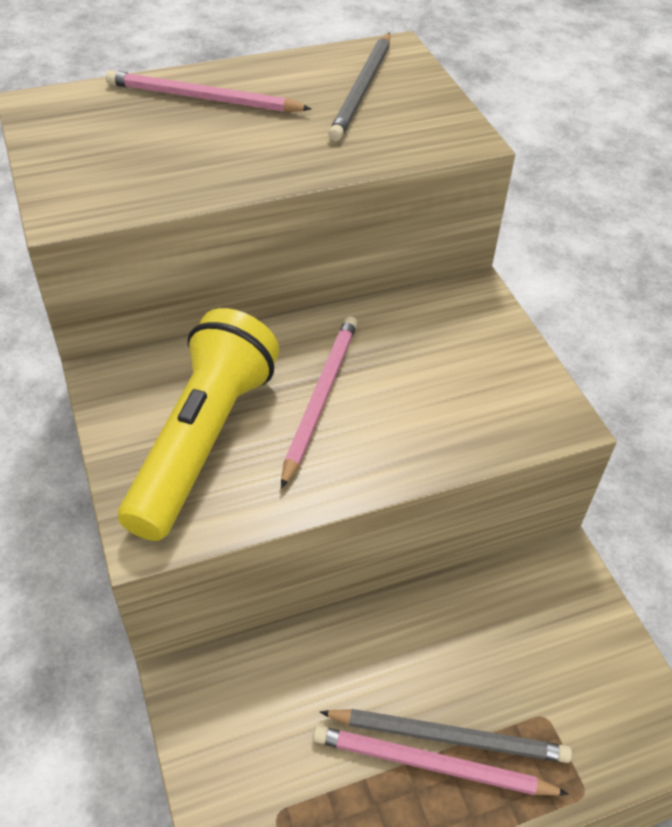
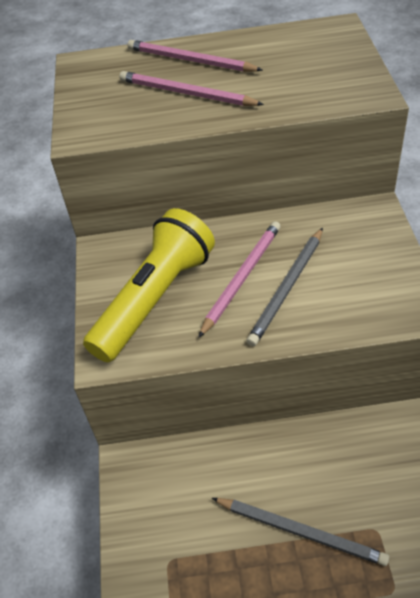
camera: 20 degrees right, 0 degrees up
(362, 89) = (305, 56): grey pencil -> grey pencil (287, 288)
(431, 765) = (283, 549): pink pencil -> pink pencil (186, 93)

------------------------

*Exercise description*
Select and copy every line of the listing with the word "pencil".

*Completed exercise*
(362, 89) = (305, 56): grey pencil -> grey pencil (287, 288)
(431, 765) = (283, 549): pink pencil -> pink pencil (186, 93)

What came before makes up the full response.